TASK GOAL: Your answer should be the exact lines of the data below from the one containing "(432, 68) = (749, 241): none -> red bell" through the one containing "(609, 527) = (276, 411): purple"; please include nothing else.

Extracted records
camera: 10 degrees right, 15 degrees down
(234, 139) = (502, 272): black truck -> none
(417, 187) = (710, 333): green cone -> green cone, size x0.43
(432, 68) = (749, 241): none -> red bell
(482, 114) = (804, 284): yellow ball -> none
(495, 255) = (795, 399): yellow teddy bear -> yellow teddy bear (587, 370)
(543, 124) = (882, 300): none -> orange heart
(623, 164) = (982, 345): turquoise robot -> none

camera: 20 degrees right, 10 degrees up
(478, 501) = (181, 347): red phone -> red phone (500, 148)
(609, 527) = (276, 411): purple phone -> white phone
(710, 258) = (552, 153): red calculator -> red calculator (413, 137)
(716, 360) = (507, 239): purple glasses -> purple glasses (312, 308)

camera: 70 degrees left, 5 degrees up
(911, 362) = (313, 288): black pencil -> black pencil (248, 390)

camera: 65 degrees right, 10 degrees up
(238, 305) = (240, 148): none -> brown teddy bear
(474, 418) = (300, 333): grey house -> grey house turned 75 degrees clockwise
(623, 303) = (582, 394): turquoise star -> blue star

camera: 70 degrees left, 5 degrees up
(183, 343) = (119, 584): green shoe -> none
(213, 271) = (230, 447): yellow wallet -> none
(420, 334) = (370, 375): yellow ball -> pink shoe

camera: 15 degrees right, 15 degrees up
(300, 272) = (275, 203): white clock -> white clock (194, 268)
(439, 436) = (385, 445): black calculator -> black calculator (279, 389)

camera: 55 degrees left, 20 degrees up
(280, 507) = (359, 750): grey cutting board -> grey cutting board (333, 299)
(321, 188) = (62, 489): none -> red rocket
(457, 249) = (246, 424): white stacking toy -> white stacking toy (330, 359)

RESULT FOR THIS TASK:
(432, 68) = (749, 241): none -> red bell
(482, 114) = (804, 284): yellow ball -> none
(495, 255) = (795, 399): yellow teddy bear -> yellow teddy bear (587, 370)
(543, 124) = (882, 300): none -> orange heart
(623, 164) = (982, 345): turquoise robot -> none

camera: 20 degrees right, 10 degrees up
(478, 501) = (181, 347): red phone -> red phone (500, 148)
(609, 527) = (276, 411): purple phone -> white phone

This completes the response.